- _Description of the task_: Exactly how many lines in this data contain the word "moved"? Only the number should be given.

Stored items

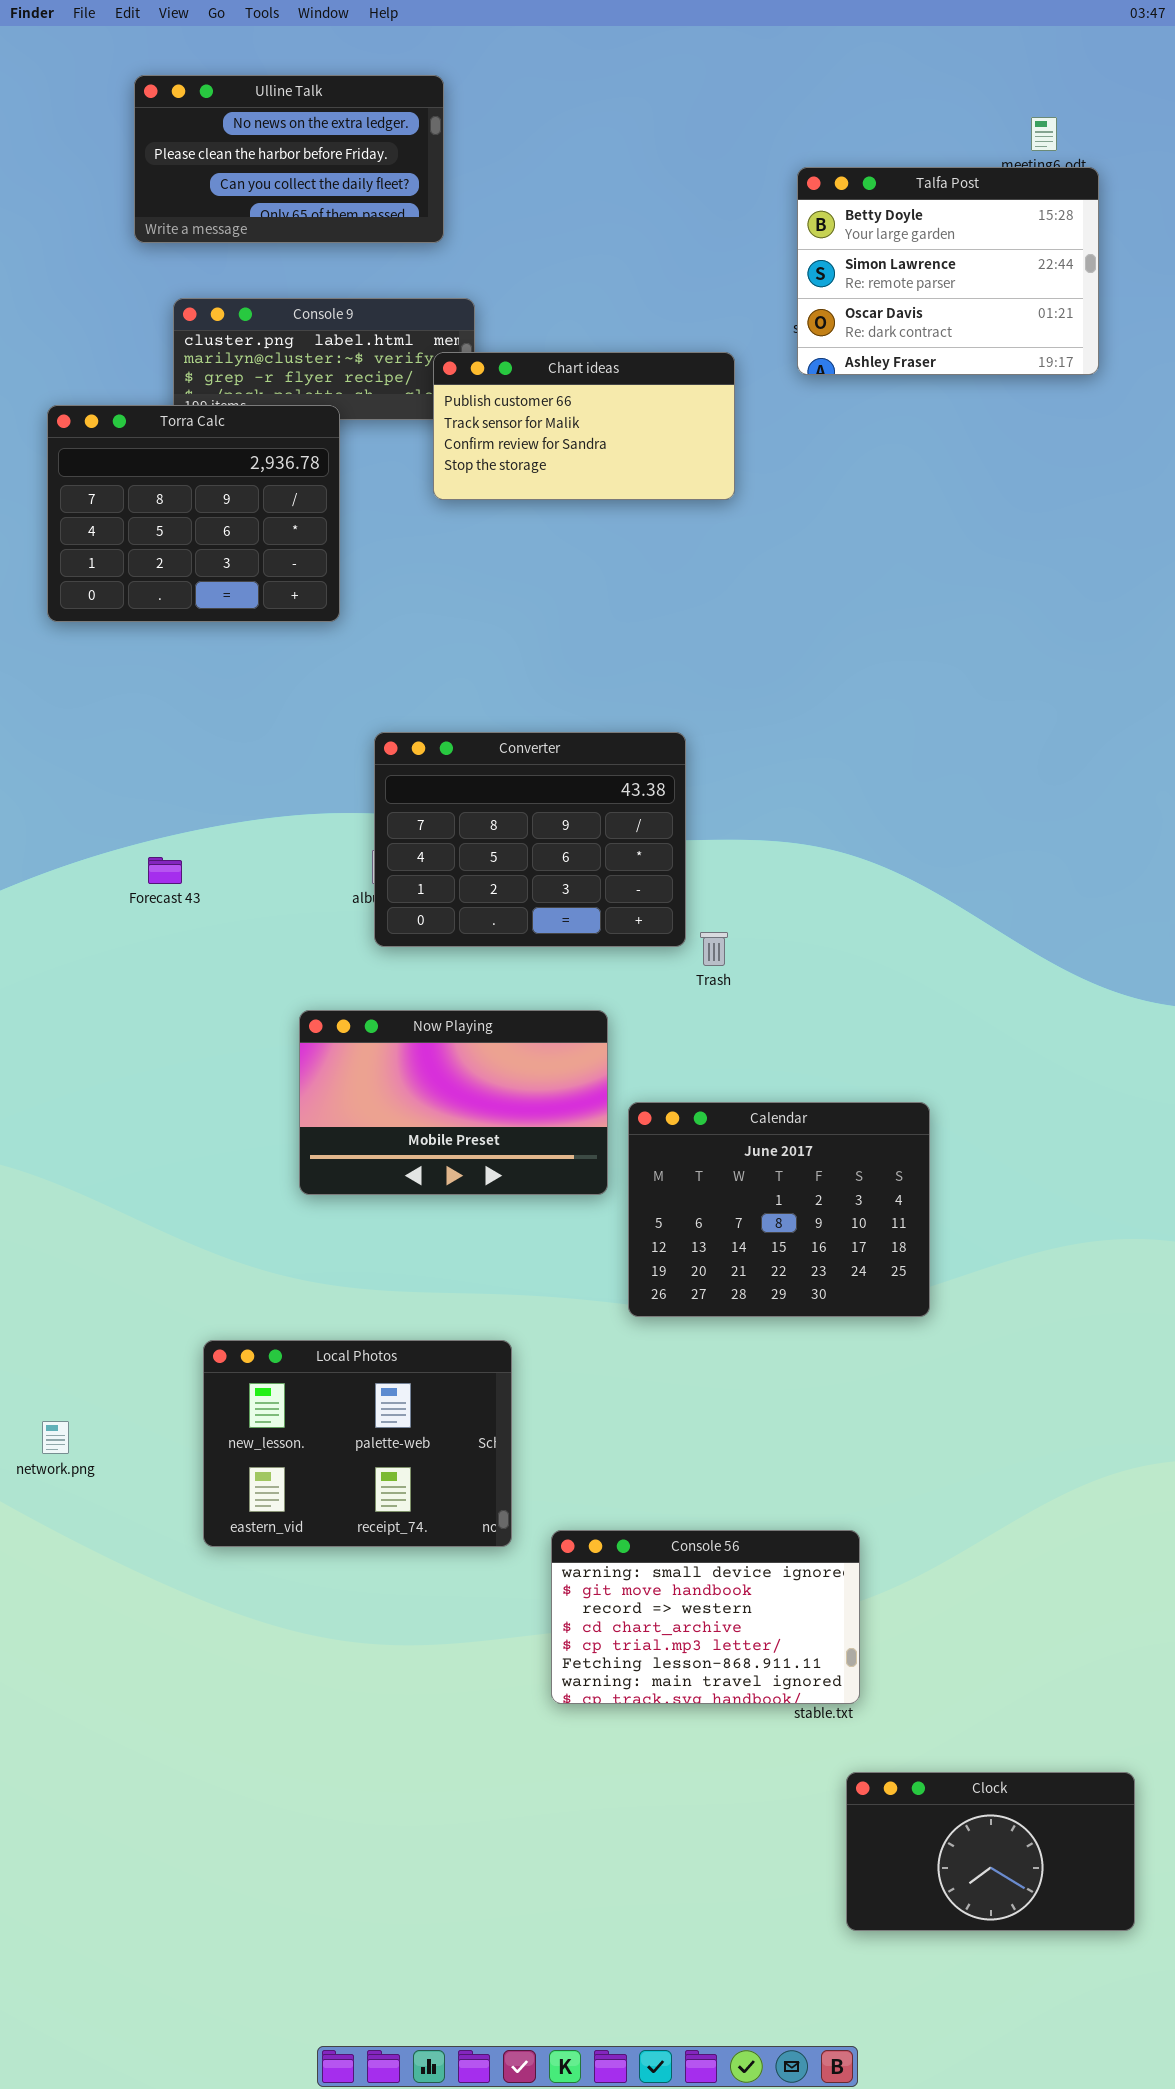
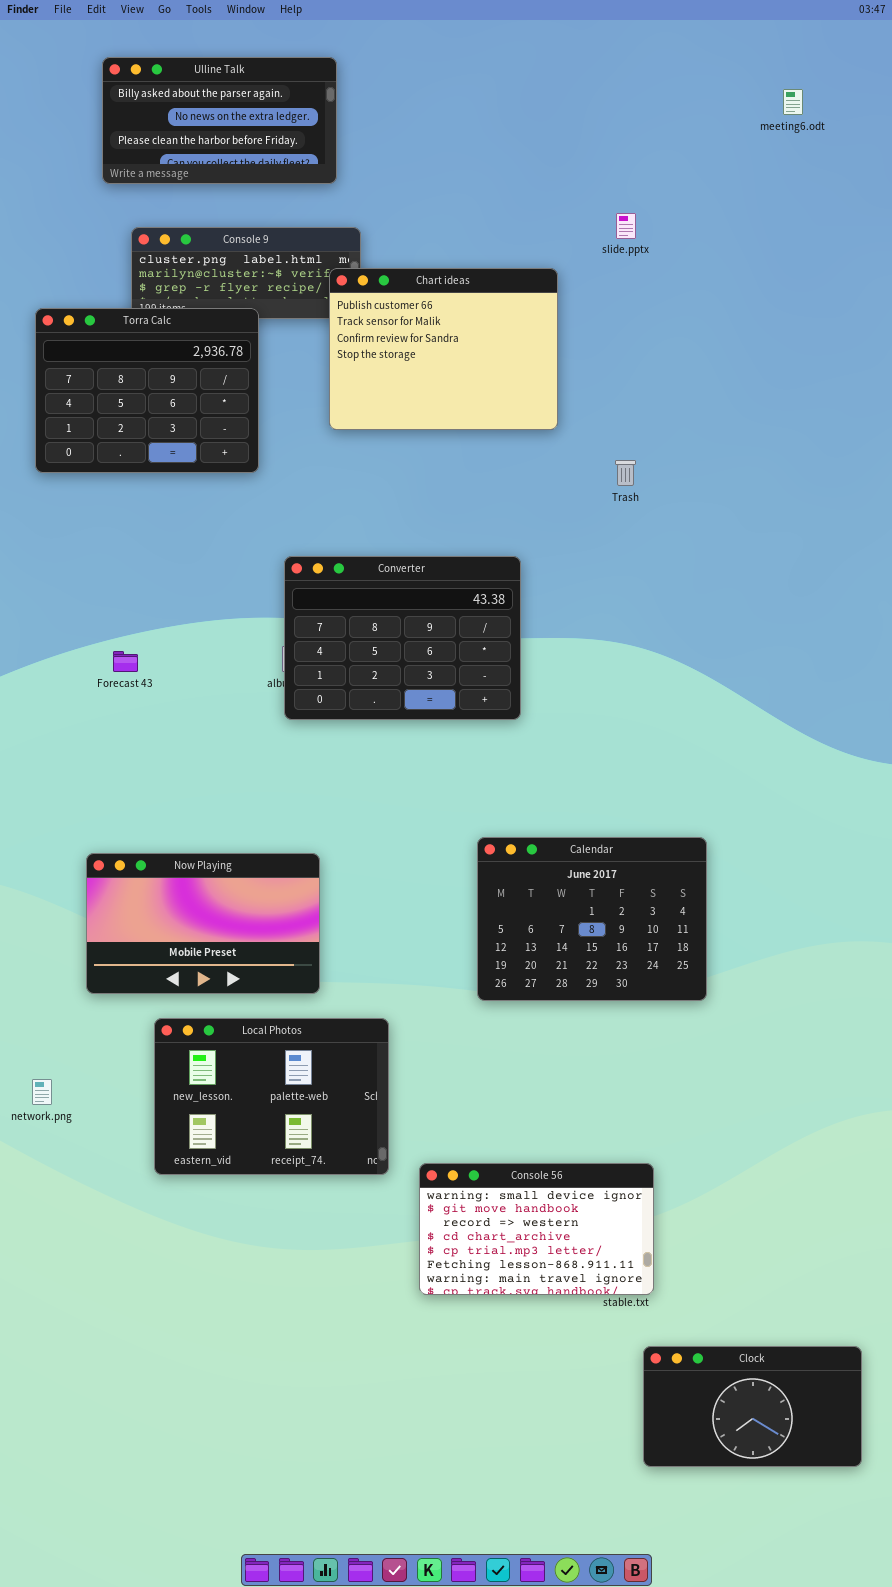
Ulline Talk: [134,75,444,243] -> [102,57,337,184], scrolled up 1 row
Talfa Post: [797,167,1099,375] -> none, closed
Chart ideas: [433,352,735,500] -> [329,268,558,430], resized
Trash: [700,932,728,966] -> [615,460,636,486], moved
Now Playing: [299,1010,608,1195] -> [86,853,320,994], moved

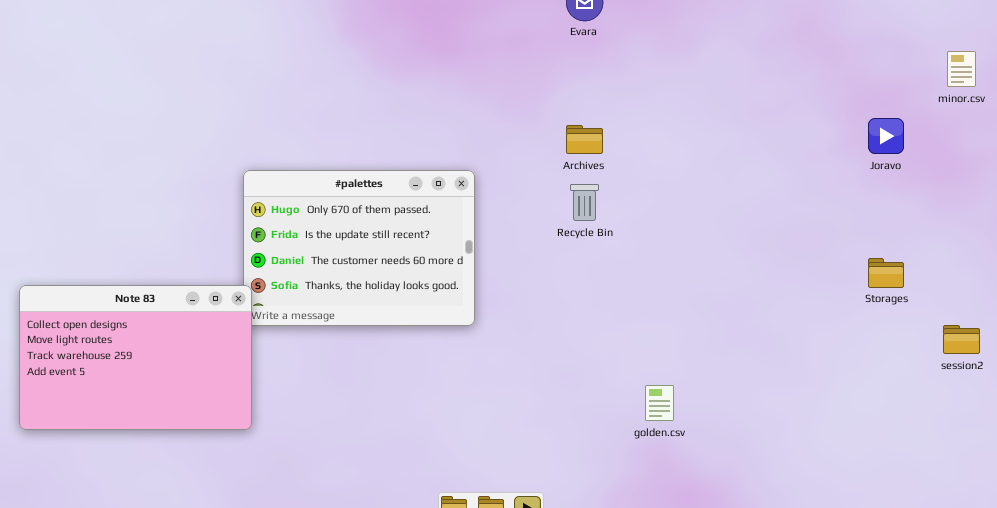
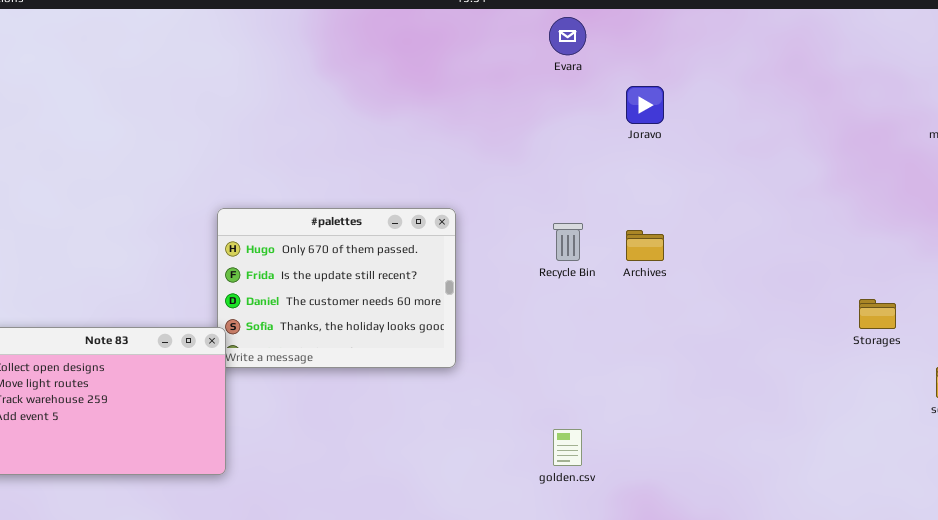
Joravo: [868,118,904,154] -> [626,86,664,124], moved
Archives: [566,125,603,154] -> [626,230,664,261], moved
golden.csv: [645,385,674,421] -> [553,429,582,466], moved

- _Exercise result_: 5